▶ [WORK ITEM]: Should the listing contain images, exclude them; give the rest again exactly.

▶ [DATA TO EXAMINE]:
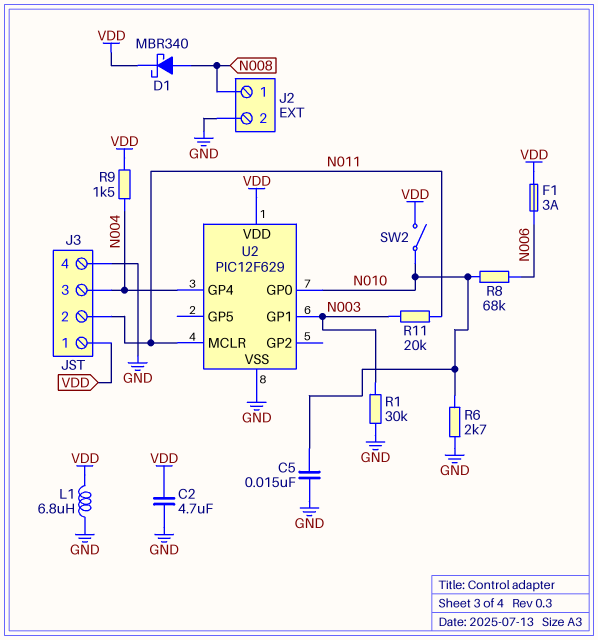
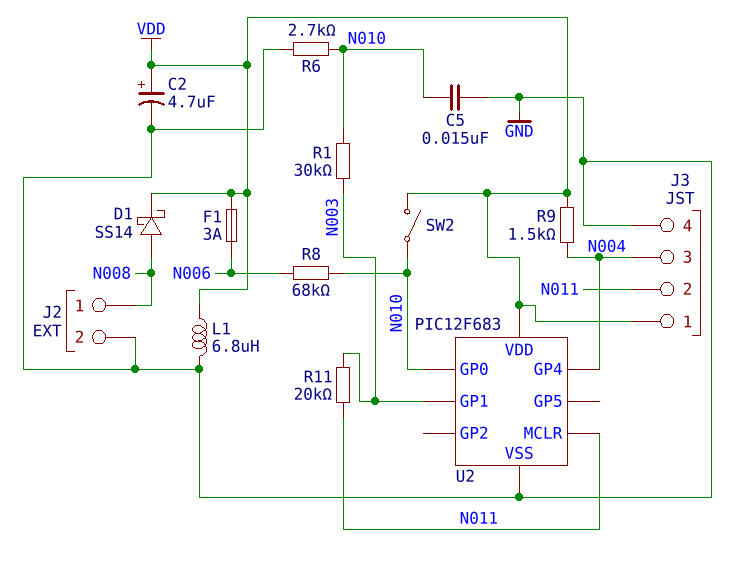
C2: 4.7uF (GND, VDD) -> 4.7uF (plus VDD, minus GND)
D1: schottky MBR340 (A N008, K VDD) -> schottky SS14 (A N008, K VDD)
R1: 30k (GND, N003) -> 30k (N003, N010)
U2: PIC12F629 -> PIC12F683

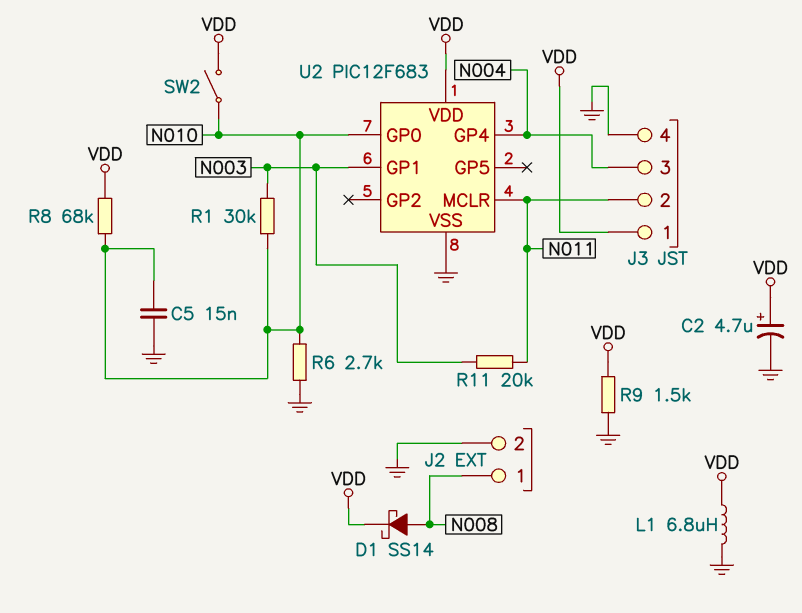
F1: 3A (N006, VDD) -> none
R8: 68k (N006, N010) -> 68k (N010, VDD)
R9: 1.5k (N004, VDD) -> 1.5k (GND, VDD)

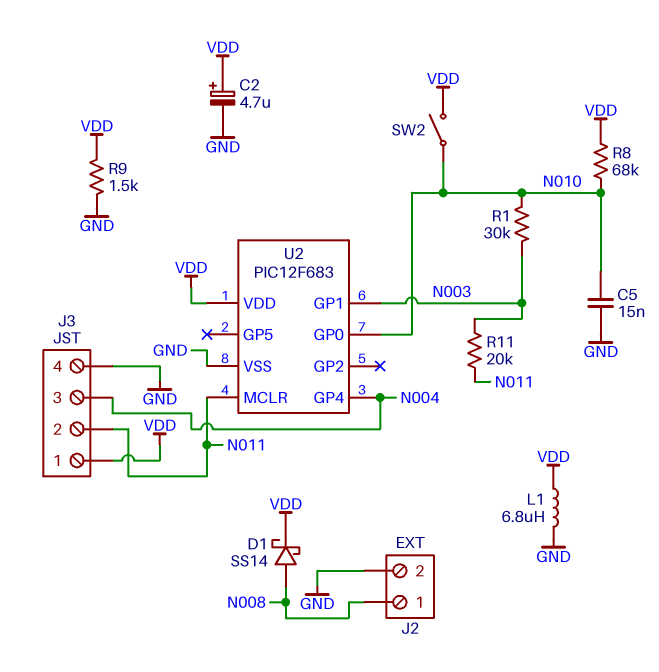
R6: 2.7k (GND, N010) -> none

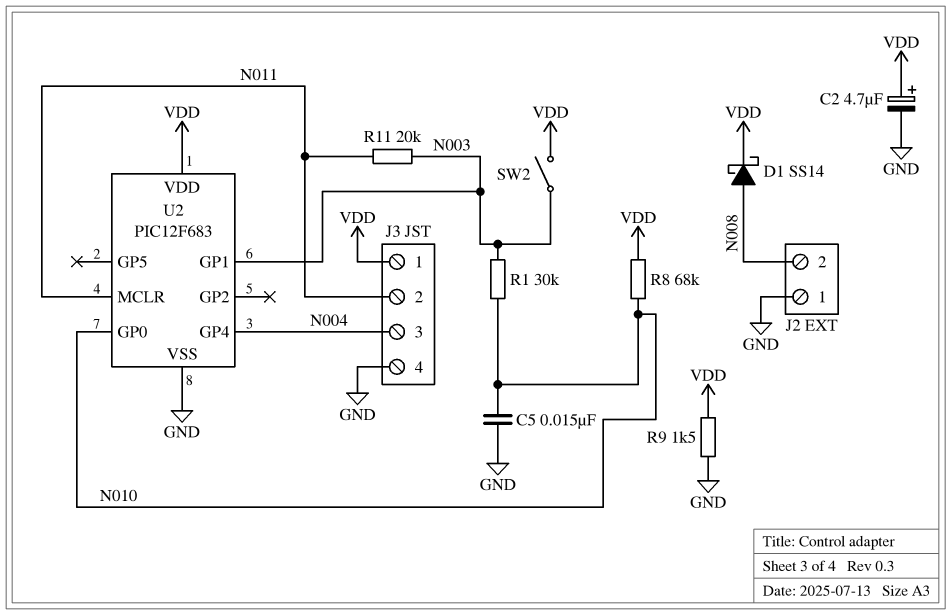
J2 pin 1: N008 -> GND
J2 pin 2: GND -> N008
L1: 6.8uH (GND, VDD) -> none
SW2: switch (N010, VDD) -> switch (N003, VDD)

▶ [REPLY]:
C2: 4.7uF (GND, VDD) -> 4.7uF (plus VDD, minus GND)
D1: schottky MBR340 (A N008, K VDD) -> schottky SS14 (A N008, K VDD)
R1: 30k (GND, N003) -> 30k (N003, N010)
U2: PIC12F629 -> PIC12F683

F1: 3A (N006, VDD) -> none
R8: 68k (N006, N010) -> 68k (N010, VDD)
R9: 1.5k (N004, VDD) -> 1.5k (GND, VDD)

R6: 2.7k (GND, N010) -> none

J2 pin 1: N008 -> GND
J2 pin 2: GND -> N008
L1: 6.8uH (GND, VDD) -> none
SW2: switch (N010, VDD) -> switch (N003, VDD)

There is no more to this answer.